EXERCISE DETAILS. Find every line in the material below that contains the string "kern", matching case exactly, and copy each of those lines.

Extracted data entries
┌────────

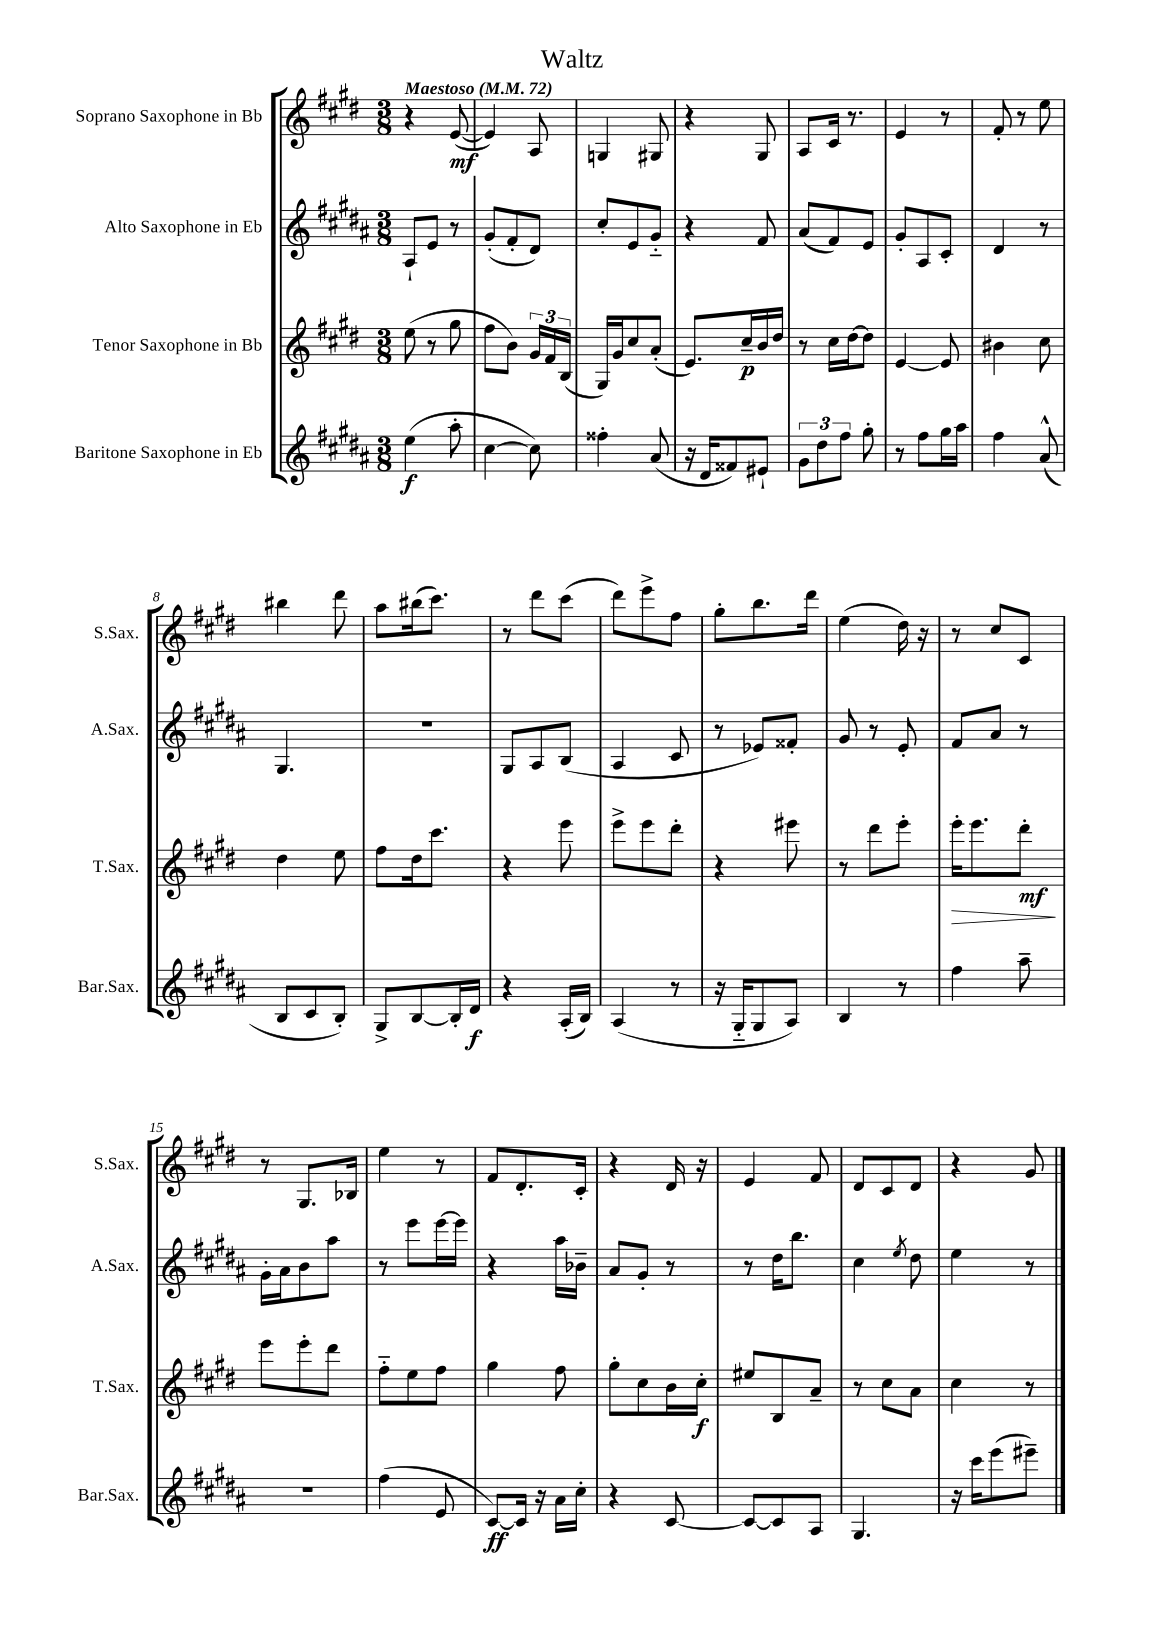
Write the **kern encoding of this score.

**kern	**dynam	**kern	**dynam	**kern	**kern	**dynam
*part4	*part4	*part3	*part3	*part2	*part1	*part1
*staff4	*staff4	*staff3	*staff3	*staff2	*staff1	*staff1
*I"Baritone Saxophone in Eb	*	*I"Tenor Saxophone in Bb	*	*I"Alto Saxophone in Eb	*I"Soprano Saxophone in Bb	*
*I'Bar.Sax.	*	*I'T.Sax.	*	*I'A.Sax.	*I'S.Sax.	*
*clefG2	*	*clefG2	*	*clefG2	*clefG2	*
*k[f#c#g#d#a#]	*	*k[f#c#g#d#]	*	*k[f#c#g#d#a#]	*k[f#c#g#d#]	*
*M3/8	*	*M3/8	*	*M3/8	*M3/8	*
*MM72	*	*MM72	*	*MM72	*MM72	*
=1	=1	=1	=1	=1	=1	=1
!	!	!	!	!	!LO:TX:a:B:t=Maestoso	!
(4ee\	f	(8ee\	.	8A#`/L	4r	.
.	.	8r	.	8e/J	.	.
8aa#'\	.	8gg#\	.	8r	([8e/	mf
=2	=2	=2	=2	=2	=2	=2
[4cc#\	.	8ff#\L	.	(8g#'/L	4e/])	.
.	.	8b\J)	.	8f#'/	.	.
8cc#\])	.	24g#/LL	.	8d#/J)	8A/	.
.	.	24f#/	.	.	.	.
.	.	(24B/JJ	.	.	.	.
=3	=3	=3	=3	=3	=3	=3
4ff##X'\	.	16G#/LL)	.	8cc#'/L	4Gn/	.
.	.	16g#/J	.	.	.	.
.	.	8cc#/	.	8e/	.	.
(8a#/	.	(8a'/J	.	8g#/J	8G#X/	.
=4	=4	=4	=4	=4	=4	=4
16r	.	8.e/L)	.	4r	4r	.
16d#/KL	.	.	.	.	.	.
8f##X/)	.	.	.	.	.	.
.	.	16cc#~/L	p	.	.	.
8e#X`/J	.	16b/	.	8f#/	8G#/	.
.	.	16dd#/JJ	.	.	.	.
=5	=5	=5	=5	=5	=5	=5
12g#\L	.	8r	.	(8a#/L	8A/L	.
12dd#\	.	.	.	.	.	.
.	.	16cc#\LL	.	8f#/)	16c#/Jk	.
12ff#\J	.	.	.	.	.	.
.	.	[16dd#\J	.	.	8.r	.
8gg#'\	.	8dd#\J]	.	8e/J	.	.
=6	=6	=6	=6	=6	=6	=6
8r	.	[4e/	.	8g#'/L	4e/	.
8ff#\L	.	.	.	8A#/	.	.
16gg#\L	.	8e/]	.	8c#'/J	8r	.
16aa#\JJ	.	.	.	.	.	.
=7	=7	=7	=7	=7	=7	=7
4ff#\	.	4b#X\	.	4d#/	8f#'/	.
.	.	.	.	.	8r	.
(8a#^^/	.	8cc#\	.	8r	8ee\	.
!!LO:LB:g=z
=8	=8	=8	=8	=8	=8	=8
8B/L	.	4dd#\	.	4.G#/	4bb#X\	.
8c#/	.	.	.	.	.	.
8B'/J)	.	8ee\	.	.	8ddd#\	.
=9	=9	=9	=9	=9	=9	=9
8G#^/L	.	8ff#\L	.	4.r	8aa\L	.
[8B/	.	16dd#\k	.	.	(16bb#X\k	.
.	.	8.ccc#\J	.	.	8.ccc#\J)	.
16B'/L]	.	.	.	.	.	.
16d#/JJ	f	.	.	.	.	.
=10	=10	=10	=10	=10	=10	=10
4r	.	4r	.	8G#/L	8r	.
.	.	.	.	8A#/	8ddd#\L	.
(16A#'/LL	.	8eee\	.	(8B/J	(8ccc#\J	.
16B/JJ)	.	.	.	.	.	.
=11	=11	=11	=11	=11	=11	=11
(4A#/	.	8eee^\L	.	4A#/	8ddd#\L)	.
.	.	8eee\	.	.	8eee^\	.
8r	.	8ddd#'\J	.	8c#/	8ff#\J	.
=12	=12	=12	=12	=12	=12	=12
16r	.	4r	.	8r	8gg#'\L	.
16G#/KL	.	.	.	.	.	.
8G#/	.	.	.	8e-X/L)	8.bb\	.
8A#/J)	.	8eee#X\	.	8f##X'/J	.	.
.	.	.	.	.	16ddd#\Jk	.
=13	=13	=13	=13	=13	=13	=13
4B/	.	8r	.	8g#/	(4ee\	.
.	.	8ddd#\L	.	8r	.	.
8r	.	8eee'\J	.	8e'/	16dd#\)	.
.	.	.	.	.	16r	.
=14	=14	=14	=14	=14	=14	=14
!	!	!	!LO:HP:b	!	!	!
4ff#\	.	16eee'\KL	>	8f#/L	8r	.
.	.	8.eee\	.	.	.	.
.	.	.	.	8a#/J	8cc#/L	.
8aa#~\	.	8ddd#'\J	mf	8r	8c#/J	.
.	.	.	]	.	.	.
!!LO:LB:g=z
=15	=15	=15	=15	=15	=15	=15
4.r	.	8eee\L	.	16g#'\LL	8r	.
.	.	.	.	16a#\J	.	.
.	.	8eee'\	.	8b\	8.G#/L	.
.	.	8ddd#\J	.	8aa#\J	.	.
.	.	.	.	.	16B-X/Jk	.
=16	=16	=16	=16	=16	=16	=16
(4ff#\	.	8ff#\L	.	8r	4ee\	.
.	.	8ee\	.	8eee\L	.	.
8e/	.	8ff#\J	.	[16eee\L	8r	.
.	.	.	.	16eee\JJ]	.	.
=17	=17	=17	=17	=17	=17	=17
[8c#/L)	ff	4gg#\	.	4r	8f#/L	.
16c#/Jk]	.	.	.	.	8.d#'/	.
16r	.	.	.	.	.	.
16a#\LL	.	8ff#\	.	16aa#\LL	.	.
16cc#'\JJ	.	.	.	16b-X~\JJ	16c#'/Jk	.
=18	=18	=18	=18	=18	=18	=18
4r	.	8gg#'\L	.	8a#/L	4r	.
.	.	8cc#\	.	8g#'/J	.	.
[8c#/	.	16b\L	.	8r	16d#/	.
.	.	16cc#'\JJ	f	.	16r	.
=19	=19	=19	=19	=19	=19	=19
8c#/L_	.	8ee#X/L	.	8r	4e/	.
8c#/]	.	8B/	.	16dd#\KL	.	.
.	.	.	.	8.bb\J	.	.
8A#/J	.	8a~/J	.	.	8f#/	.
=20	=20	=20	=20	=20	=20	=20
4.G#/	.	8r	.	4cc#\	8d#/L	.
.	.	8cc#\L	.	.	8c#/	.
.	.	.	.	8qee/	.	.
.	.	8a\J	.	8dd#\	8d#/J	.
=21	=21	=21	=21	=21	=21	=21
16r	.	4cc#\	.	4ee\	4r	.
16ccc#\KL	.	.	.	.	.	.
(8eee\	.	.	.	.	.	.
8eee#X~\J)	.	8r	.	8r	8g#/	.
==	==	==	==	==	==	==
*-	*-	*-	*-	*-	*-	*-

└────────

RESPONSE TO THE EXERCISE.
Write the **kern encoding of this score.
**kern	**dynam	**kern	**dynam	**kern	**kern	**dynam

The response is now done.